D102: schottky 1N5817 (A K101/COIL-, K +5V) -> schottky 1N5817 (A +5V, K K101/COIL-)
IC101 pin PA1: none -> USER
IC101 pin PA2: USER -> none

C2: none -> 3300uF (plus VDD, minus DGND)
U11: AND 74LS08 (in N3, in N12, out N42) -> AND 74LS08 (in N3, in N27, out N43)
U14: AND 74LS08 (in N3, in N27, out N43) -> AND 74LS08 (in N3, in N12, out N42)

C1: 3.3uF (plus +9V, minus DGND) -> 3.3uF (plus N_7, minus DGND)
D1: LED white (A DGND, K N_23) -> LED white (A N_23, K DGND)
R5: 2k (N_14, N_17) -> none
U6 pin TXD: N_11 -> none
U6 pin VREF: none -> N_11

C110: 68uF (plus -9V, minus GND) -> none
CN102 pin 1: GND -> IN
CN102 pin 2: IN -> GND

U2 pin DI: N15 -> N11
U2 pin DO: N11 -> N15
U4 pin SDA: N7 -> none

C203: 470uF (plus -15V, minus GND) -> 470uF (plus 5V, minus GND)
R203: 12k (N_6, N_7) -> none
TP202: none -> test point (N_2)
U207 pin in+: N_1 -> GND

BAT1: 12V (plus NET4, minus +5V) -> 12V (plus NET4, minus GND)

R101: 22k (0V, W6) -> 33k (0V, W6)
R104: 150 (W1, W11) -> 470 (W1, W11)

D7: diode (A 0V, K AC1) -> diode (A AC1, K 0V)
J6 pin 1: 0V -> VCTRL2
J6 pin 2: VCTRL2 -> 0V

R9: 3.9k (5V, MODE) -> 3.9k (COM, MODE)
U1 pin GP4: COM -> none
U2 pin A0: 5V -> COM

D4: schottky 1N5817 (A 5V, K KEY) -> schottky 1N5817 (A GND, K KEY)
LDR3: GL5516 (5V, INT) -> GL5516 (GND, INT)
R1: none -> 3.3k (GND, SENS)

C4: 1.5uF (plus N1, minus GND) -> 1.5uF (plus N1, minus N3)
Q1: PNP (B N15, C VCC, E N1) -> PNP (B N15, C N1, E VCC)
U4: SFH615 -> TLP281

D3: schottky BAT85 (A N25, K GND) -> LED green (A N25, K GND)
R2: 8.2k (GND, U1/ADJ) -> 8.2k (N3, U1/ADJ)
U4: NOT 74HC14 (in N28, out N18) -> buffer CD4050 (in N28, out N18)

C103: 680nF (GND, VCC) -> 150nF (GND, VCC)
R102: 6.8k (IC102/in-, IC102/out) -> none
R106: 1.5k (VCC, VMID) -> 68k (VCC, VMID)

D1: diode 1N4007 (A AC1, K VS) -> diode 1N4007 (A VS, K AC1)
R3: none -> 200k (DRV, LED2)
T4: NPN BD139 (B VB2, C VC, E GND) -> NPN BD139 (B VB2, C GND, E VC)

━━━━━━━━━━━━━━━━

Of the lines above, output exactly those from the line bearing "R101: 22k (0V, W6) -> 33k (0V, W6)" through the line bearing "D1: diode 1N4007", inclusive.

R101: 22k (0V, W6) -> 33k (0V, W6)
R104: 150 (W1, W11) -> 470 (W1, W11)

D7: diode (A 0V, K AC1) -> diode (A AC1, K 0V)
J6 pin 1: 0V -> VCTRL2
J6 pin 2: VCTRL2 -> 0V

R9: 3.9k (5V, MODE) -> 3.9k (COM, MODE)
U1 pin GP4: COM -> none
U2 pin A0: 5V -> COM

D4: schottky 1N5817 (A 5V, K KEY) -> schottky 1N5817 (A GND, K KEY)
LDR3: GL5516 (5V, INT) -> GL5516 (GND, INT)
R1: none -> 3.3k (GND, SENS)

C4: 1.5uF (plus N1, minus GND) -> 1.5uF (plus N1, minus N3)
Q1: PNP (B N15, C VCC, E N1) -> PNP (B N15, C N1, E VCC)
U4: SFH615 -> TLP281

D3: schottky BAT85 (A N25, K GND) -> LED green (A N25, K GND)
R2: 8.2k (GND, U1/ADJ) -> 8.2k (N3, U1/ADJ)
U4: NOT 74HC14 (in N28, out N18) -> buffer CD4050 (in N28, out N18)

C103: 680nF (GND, VCC) -> 150nF (GND, VCC)
R102: 6.8k (IC102/in-, IC102/out) -> none
R106: 1.5k (VCC, VMID) -> 68k (VCC, VMID)

D1: diode 1N4007 (A AC1, K VS) -> diode 1N4007 (A VS, K AC1)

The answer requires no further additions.